* **Work instruction**:
Retype nothing but the lines from the start of the material up to and including the line with "X201: 40MHz (U203/XIN, U203/XOUT)". Pictures don't belong in the copy.

* **Provided records**:

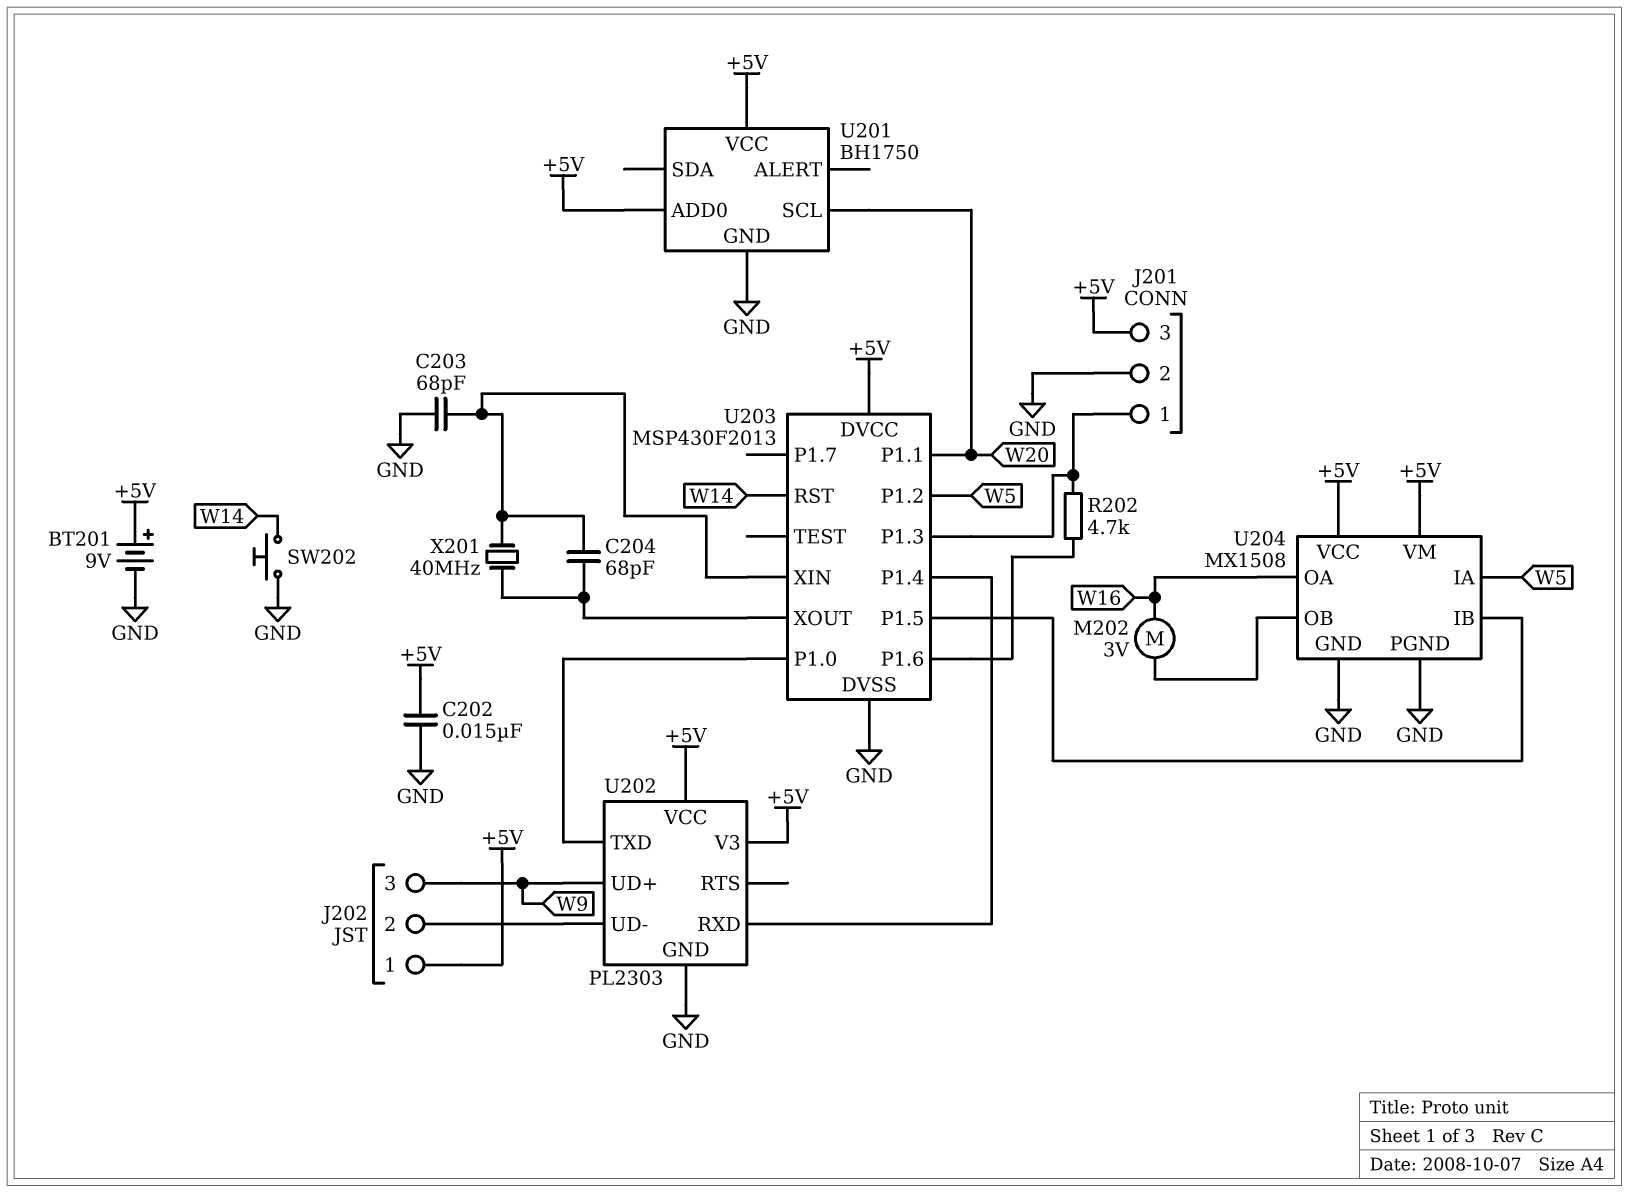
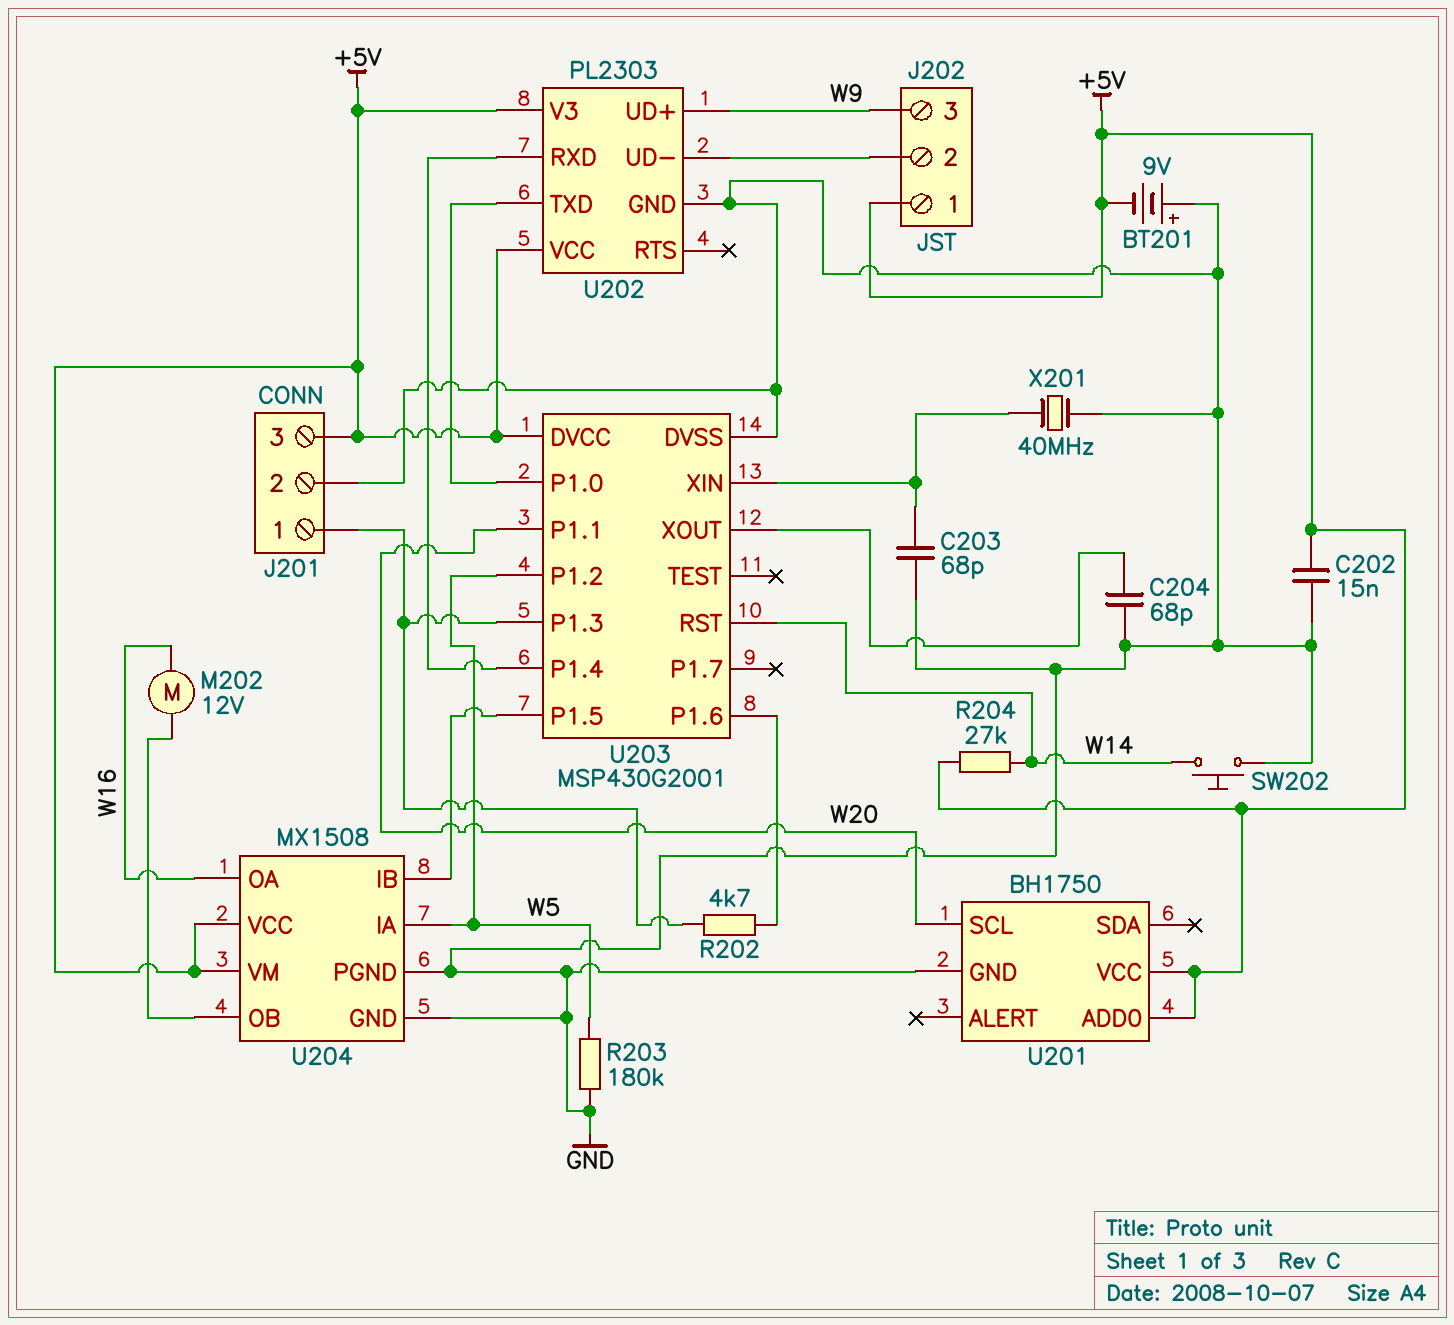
BT201: 9V (plus +5V, minus GND) -> 9V (plus GND, minus +5V)
C204: 68pF (U203/XIN, U203/XOUT) -> 68pF (GND, U203/XOUT)
M202: motor 3V (U204/OB, W16) -> motor 12V (U204/OB, W16)
R203: none -> 180k (GND, W5)
R204: none -> 27k (+5V, W14)
U203: MSP430F2013 -> MSP430G2001
X201: 40MHz (U203/XIN, U203/XOUT) -> 40MHz (GND, U203/XIN)

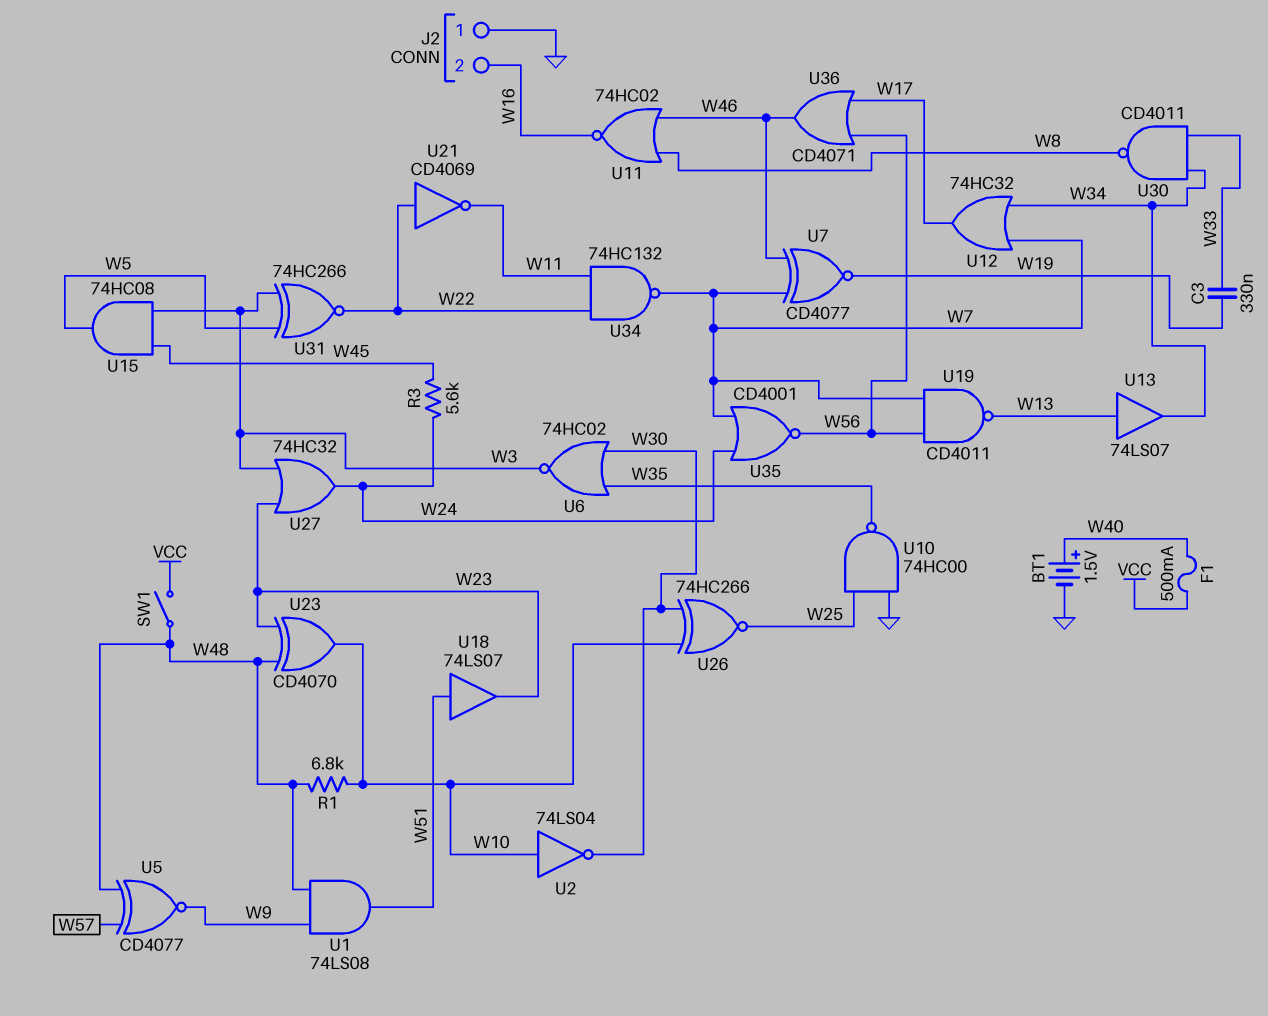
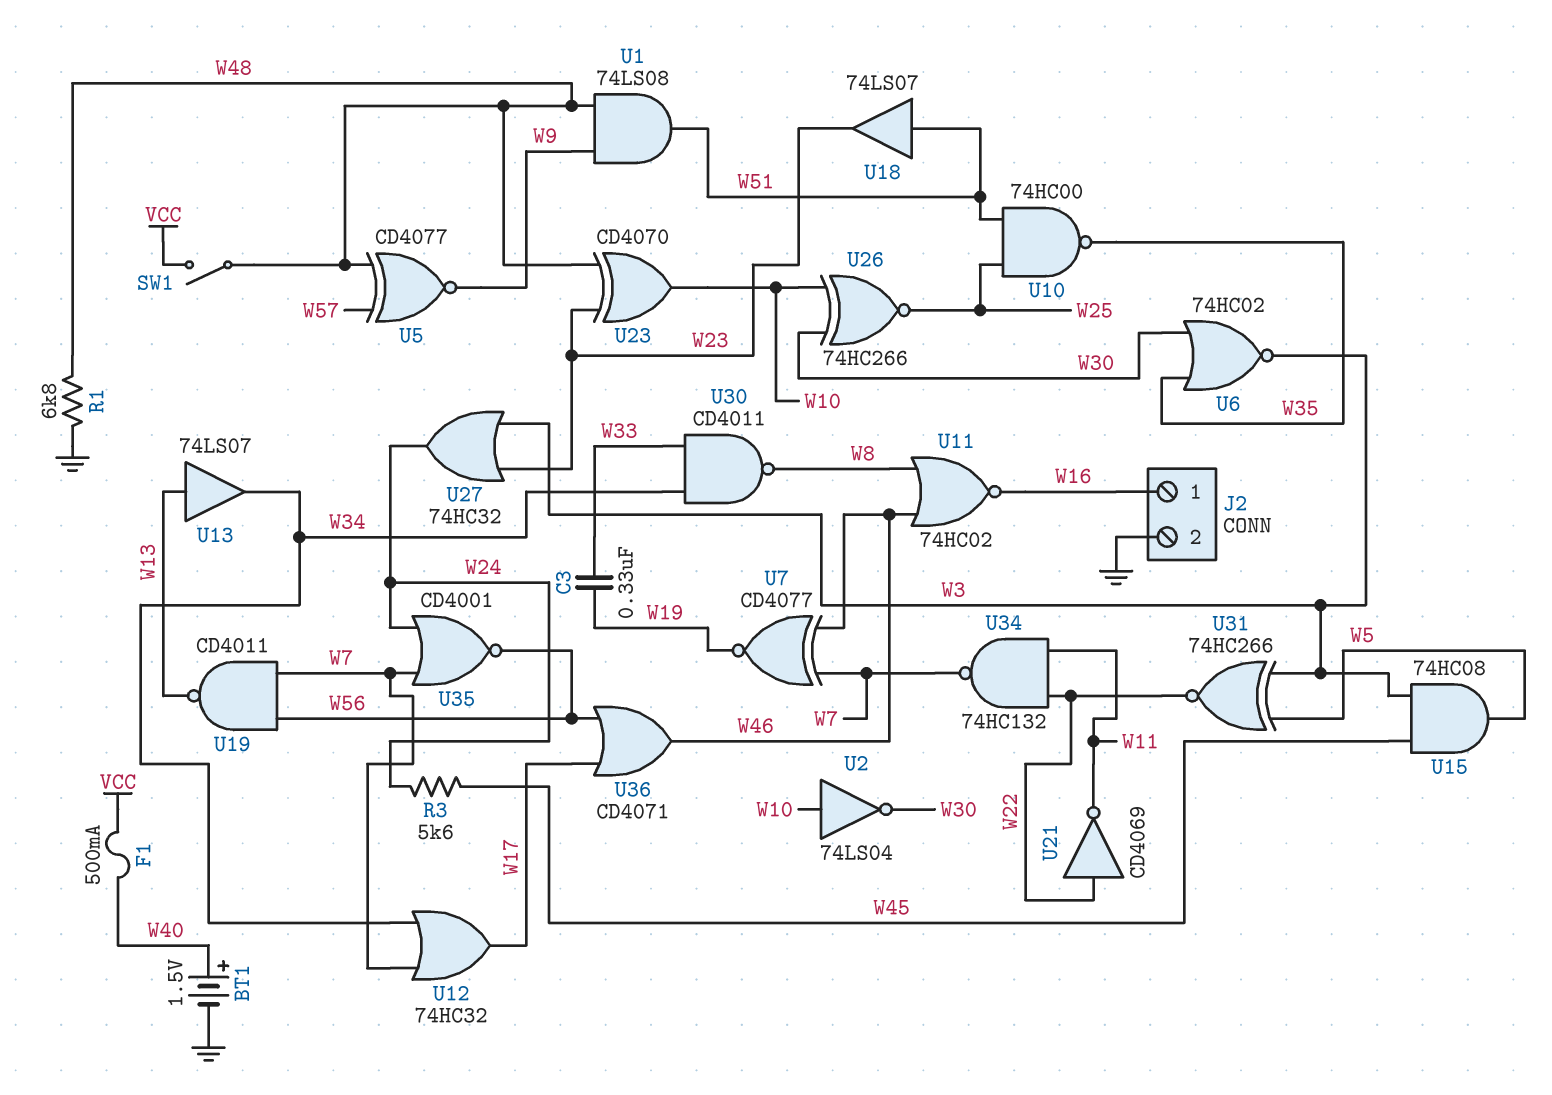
J2 pin 1: GND -> W16
J2 pin 2: W16 -> GND
R1: 6.8k (W10, W48) -> 6.8k (GND, W48)
U10: NAND 74HC00 (in GND, in W25, out W35) -> NAND 74HC00 (in W25, in W51, out W35)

* **Answer for the task**:
BT201: 9V (plus +5V, minus GND) -> 9V (plus GND, minus +5V)
C204: 68pF (U203/XIN, U203/XOUT) -> 68pF (GND, U203/XOUT)
M202: motor 3V (U204/OB, W16) -> motor 12V (U204/OB, W16)
R203: none -> 180k (GND, W5)
R204: none -> 27k (+5V, W14)
U203: MSP430F2013 -> MSP430G2001
X201: 40MHz (U203/XIN, U203/XOUT) -> 40MHz (GND, U203/XIN)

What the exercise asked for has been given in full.